┌─ Data for processing
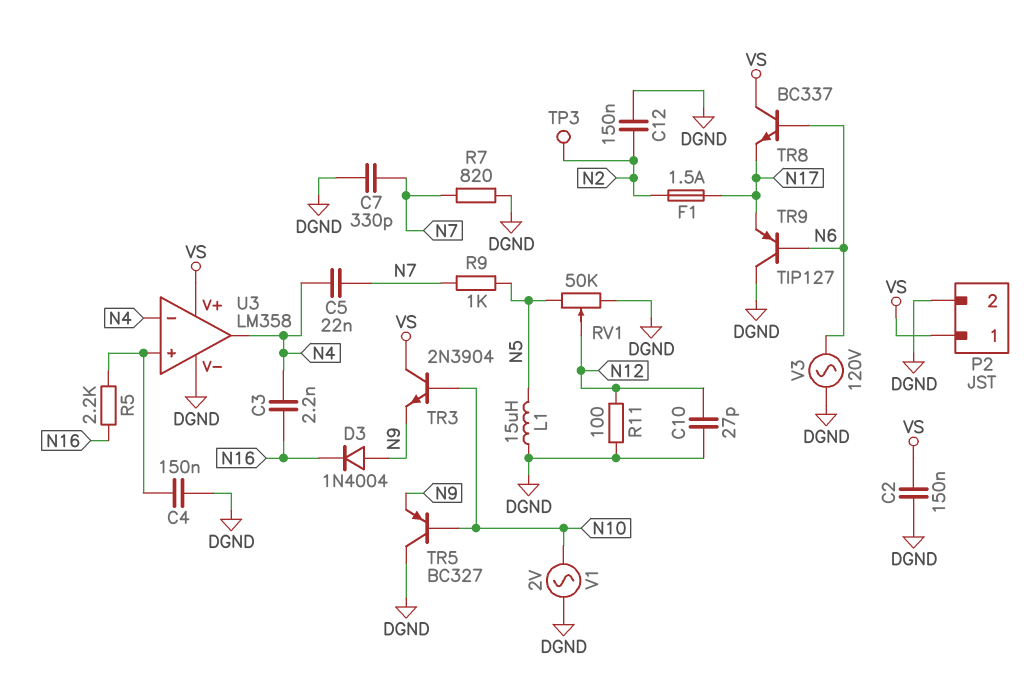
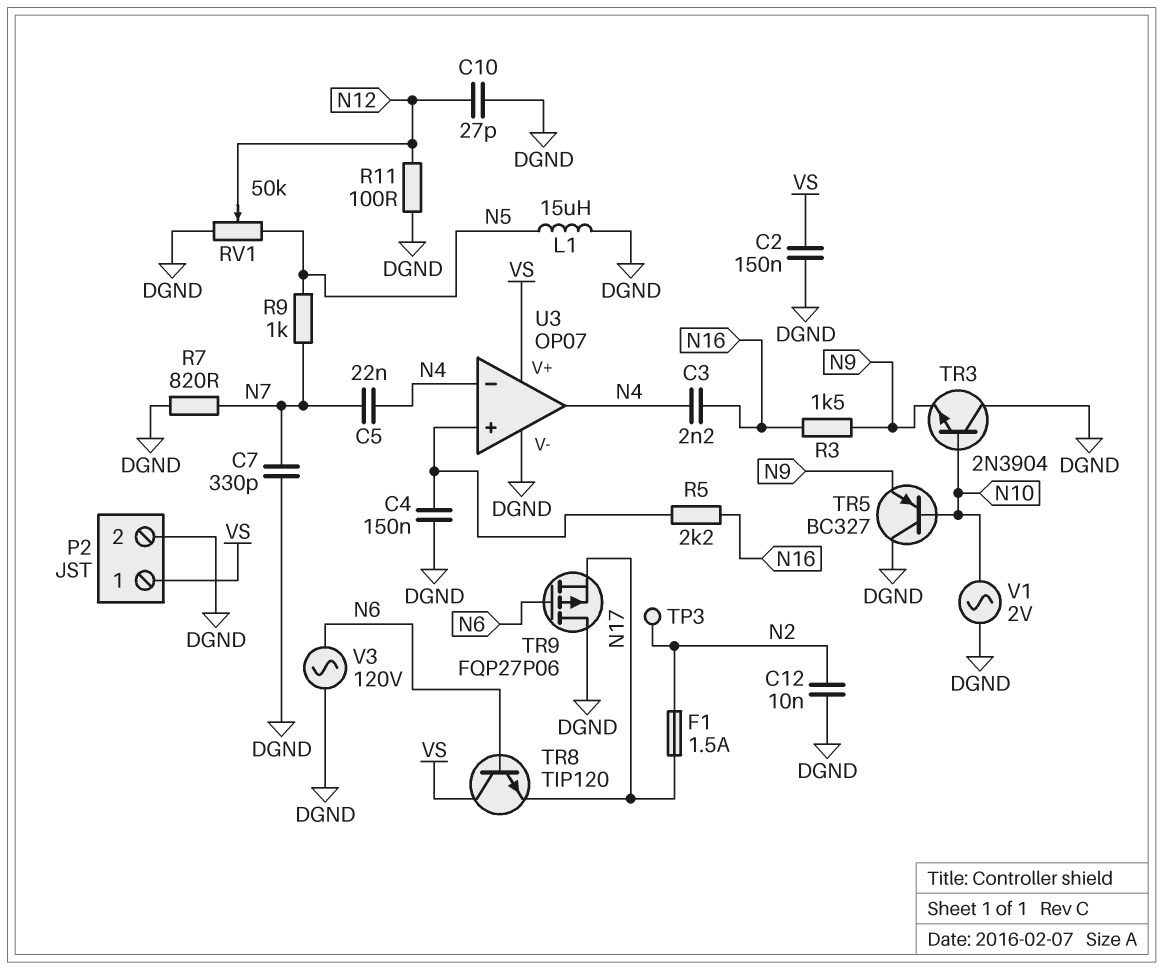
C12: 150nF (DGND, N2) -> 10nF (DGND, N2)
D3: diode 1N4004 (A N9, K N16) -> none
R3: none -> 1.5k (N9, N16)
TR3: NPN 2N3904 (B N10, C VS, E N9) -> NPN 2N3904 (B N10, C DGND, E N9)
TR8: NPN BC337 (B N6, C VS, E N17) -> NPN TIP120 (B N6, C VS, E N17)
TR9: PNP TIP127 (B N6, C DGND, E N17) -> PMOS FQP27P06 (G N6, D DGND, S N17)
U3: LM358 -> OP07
└─
### [Task goal]
Could the entries above be restated word for word, with the pictures left out?

### [Output of the exercise]
C12: 150nF (DGND, N2) -> 10nF (DGND, N2)
D3: diode 1N4004 (A N9, K N16) -> none
R3: none -> 1.5k (N9, N16)
TR3: NPN 2N3904 (B N10, C VS, E N9) -> NPN 2N3904 (B N10, C DGND, E N9)
TR8: NPN BC337 (B N6, C VS, E N17) -> NPN TIP120 (B N6, C VS, E N17)
TR9: PNP TIP127 (B N6, C DGND, E N17) -> PMOS FQP27P06 (G N6, D DGND, S N17)
U3: LM358 -> OP07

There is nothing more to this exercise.